TASK GOAL:
The response should be a precise copy of every entry.

==================================================

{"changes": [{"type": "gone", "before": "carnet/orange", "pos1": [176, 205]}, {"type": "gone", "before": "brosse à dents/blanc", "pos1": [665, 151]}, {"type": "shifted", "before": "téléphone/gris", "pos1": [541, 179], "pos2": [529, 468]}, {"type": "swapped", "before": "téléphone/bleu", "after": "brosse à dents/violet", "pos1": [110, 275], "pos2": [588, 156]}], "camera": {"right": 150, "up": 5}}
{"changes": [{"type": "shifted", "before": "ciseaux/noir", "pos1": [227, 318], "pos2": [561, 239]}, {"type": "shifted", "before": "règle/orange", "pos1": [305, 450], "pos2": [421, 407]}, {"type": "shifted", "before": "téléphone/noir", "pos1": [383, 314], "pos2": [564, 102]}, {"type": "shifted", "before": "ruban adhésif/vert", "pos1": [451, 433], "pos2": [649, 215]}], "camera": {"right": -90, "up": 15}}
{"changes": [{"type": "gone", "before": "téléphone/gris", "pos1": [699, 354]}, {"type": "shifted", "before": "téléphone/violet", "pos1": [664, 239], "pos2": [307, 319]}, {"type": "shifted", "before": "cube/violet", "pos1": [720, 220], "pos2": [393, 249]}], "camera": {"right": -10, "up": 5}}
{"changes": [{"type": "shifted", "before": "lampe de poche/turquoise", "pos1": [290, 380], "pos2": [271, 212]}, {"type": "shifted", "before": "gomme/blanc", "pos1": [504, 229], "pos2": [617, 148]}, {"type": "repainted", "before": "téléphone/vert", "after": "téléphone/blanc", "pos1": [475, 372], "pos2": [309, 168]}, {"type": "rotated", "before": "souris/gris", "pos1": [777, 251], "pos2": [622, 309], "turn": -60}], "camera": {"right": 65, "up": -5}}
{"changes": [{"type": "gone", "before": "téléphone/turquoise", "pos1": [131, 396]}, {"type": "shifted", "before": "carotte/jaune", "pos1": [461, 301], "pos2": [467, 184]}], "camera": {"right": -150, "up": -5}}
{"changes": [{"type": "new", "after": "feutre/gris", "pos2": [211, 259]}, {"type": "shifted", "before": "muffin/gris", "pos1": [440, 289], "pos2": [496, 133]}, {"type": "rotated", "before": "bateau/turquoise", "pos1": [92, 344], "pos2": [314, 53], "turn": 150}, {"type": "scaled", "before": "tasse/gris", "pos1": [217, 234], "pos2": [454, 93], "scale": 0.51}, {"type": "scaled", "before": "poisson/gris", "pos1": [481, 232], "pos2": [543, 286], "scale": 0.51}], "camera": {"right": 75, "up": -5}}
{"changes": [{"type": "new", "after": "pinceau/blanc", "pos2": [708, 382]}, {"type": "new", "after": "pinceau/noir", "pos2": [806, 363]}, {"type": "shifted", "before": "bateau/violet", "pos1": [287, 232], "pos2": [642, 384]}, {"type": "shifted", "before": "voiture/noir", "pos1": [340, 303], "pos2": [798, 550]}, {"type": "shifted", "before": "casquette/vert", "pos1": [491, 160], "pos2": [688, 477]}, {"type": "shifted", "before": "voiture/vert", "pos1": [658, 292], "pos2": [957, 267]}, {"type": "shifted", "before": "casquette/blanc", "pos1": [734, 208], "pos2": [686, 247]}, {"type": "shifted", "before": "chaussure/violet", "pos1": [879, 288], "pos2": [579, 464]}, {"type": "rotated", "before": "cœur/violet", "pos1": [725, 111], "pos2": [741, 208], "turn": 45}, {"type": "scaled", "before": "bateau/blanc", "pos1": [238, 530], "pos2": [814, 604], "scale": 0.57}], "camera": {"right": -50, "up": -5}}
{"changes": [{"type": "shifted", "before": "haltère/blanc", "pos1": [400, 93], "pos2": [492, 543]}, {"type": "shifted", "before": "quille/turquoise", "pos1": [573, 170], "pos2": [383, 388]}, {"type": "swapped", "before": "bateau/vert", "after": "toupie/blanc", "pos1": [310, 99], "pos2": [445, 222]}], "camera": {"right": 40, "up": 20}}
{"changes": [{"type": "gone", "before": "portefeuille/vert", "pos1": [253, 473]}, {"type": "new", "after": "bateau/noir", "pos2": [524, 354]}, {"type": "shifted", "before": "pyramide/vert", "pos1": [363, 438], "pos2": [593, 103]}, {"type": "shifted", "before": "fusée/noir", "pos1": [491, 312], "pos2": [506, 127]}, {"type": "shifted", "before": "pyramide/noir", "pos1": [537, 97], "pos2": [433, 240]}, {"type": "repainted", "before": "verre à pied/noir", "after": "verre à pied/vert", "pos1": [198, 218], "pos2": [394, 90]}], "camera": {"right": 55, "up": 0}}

==================================================

RESPONSE TO THIS EXERCISE:
{"changes": [{"type": "gone", "before": "carnet/orange", "pos1": [176, 205]}, {"type": "gone", "before": "brosse à dents/blanc", "pos1": [665, 151]}, {"type": "shifted", "before": "téléphone/gris", "pos1": [541, 179], "pos2": [529, 468]}, {"type": "swapped", "before": "téléphone/bleu", "after": "brosse à dents/violet", "pos1": [110, 275], "pos2": [588, 156]}], "camera": {"right": 150, "up": 5}}
{"changes": [{"type": "shifted", "before": "ciseaux/noir", "pos1": [227, 318], "pos2": [561, 239]}, {"type": "shifted", "before": "règle/orange", "pos1": [305, 450], "pos2": [421, 407]}, {"type": "shifted", "before": "téléphone/noir", "pos1": [383, 314], "pos2": [564, 102]}, {"type": "shifted", "before": "ruban adhésif/vert", "pos1": [451, 433], "pos2": [649, 215]}], "camera": {"right": -90, "up": 15}}
{"changes": [{"type": "gone", "before": "téléphone/gris", "pos1": [699, 354]}, {"type": "shifted", "before": "téléphone/violet", "pos1": [664, 239], "pos2": [307, 319]}, {"type": "shifted", "before": "cube/violet", "pos1": [720, 220], "pos2": [393, 249]}], "camera": {"right": -10, "up": 5}}
{"changes": [{"type": "shifted", "before": "lampe de poche/turquoise", "pos1": [290, 380], "pos2": [271, 212]}, {"type": "shifted", "before": "gomme/blanc", "pos1": [504, 229], "pos2": [617, 148]}, {"type": "repainted", "before": "téléphone/vert", "after": "téléphone/blanc", "pos1": [475, 372], "pos2": [309, 168]}, {"type": "rotated", "before": "souris/gris", "pos1": [777, 251], "pos2": [622, 309], "turn": -60}], "camera": {"right": 65, "up": -5}}
{"changes": [{"type": "gone", "before": "téléphone/turquoise", "pos1": [131, 396]}, {"type": "shifted", "before": "carotte/jaune", "pos1": [461, 301], "pos2": [467, 184]}], "camera": {"right": -150, "up": -5}}
{"changes": [{"type": "new", "after": "feutre/gris", "pos2": [211, 259]}, {"type": "shifted", "before": "muffin/gris", "pos1": [440, 289], "pos2": [496, 133]}, {"type": "rotated", "before": "bateau/turquoise", "pos1": [92, 344], "pos2": [314, 53], "turn": 150}, {"type": "scaled", "before": "tasse/gris", "pos1": [217, 234], "pos2": [454, 93], "scale": 0.51}, {"type": "scaled", "before": "poisson/gris", "pos1": [481, 232], "pos2": [543, 286], "scale": 0.51}], "camera": {"right": 75, "up": -5}}
{"changes": [{"type": "new", "after": "pinceau/blanc", "pos2": [708, 382]}, {"type": "new", "after": "pinceau/noir", "pos2": [806, 363]}, {"type": "shifted", "before": "bateau/violet", "pos1": [287, 232], "pos2": [642, 384]}, {"type": "shifted", "before": "voiture/noir", "pos1": [340, 303], "pos2": [798, 550]}, {"type": "shifted", "before": "casquette/vert", "pos1": [491, 160], "pos2": [688, 477]}, {"type": "shifted", "before": "voiture/vert", "pos1": [658, 292], "pos2": [957, 267]}, {"type": "shifted", "before": "casquette/blanc", "pos1": [734, 208], "pos2": [686, 247]}, {"type": "shifted", "before": "chaussure/violet", "pos1": [879, 288], "pos2": [579, 464]}, {"type": "rotated", "before": "cœur/violet", "pos1": [725, 111], "pos2": [741, 208], "turn": 45}, {"type": "scaled", "before": "bateau/blanc", "pos1": [238, 530], "pos2": [814, 604], "scale": 0.57}], "camera": {"right": -50, "up": -5}}
{"changes": [{"type": "shifted", "before": "haltère/blanc", "pos1": [400, 93], "pos2": [492, 543]}, {"type": "shifted", "before": "quille/turquoise", "pos1": [573, 170], "pos2": [383, 388]}, {"type": "swapped", "before": "bateau/vert", "after": "toupie/blanc", "pos1": [310, 99], "pos2": [445, 222]}], "camera": {"right": 40, "up": 20}}
{"changes": [{"type": "gone", "before": "portefeuille/vert", "pos1": [253, 473]}, {"type": "new", "after": "bateau/noir", "pos2": [524, 354]}, {"type": "shifted", "before": "pyramide/vert", "pos1": [363, 438], "pos2": [593, 103]}, {"type": "shifted", "before": "fusée/noir", "pos1": [491, 312], "pos2": [506, 127]}, {"type": "shifted", "before": "pyramide/noir", "pos1": [537, 97], "pos2": [433, 240]}, {"type": "repainted", "before": "verre à pied/noir", "after": "verre à pied/vert", "pos1": [198, 218], "pos2": [394, 90]}], "camera": {"right": 55, "up": 0}}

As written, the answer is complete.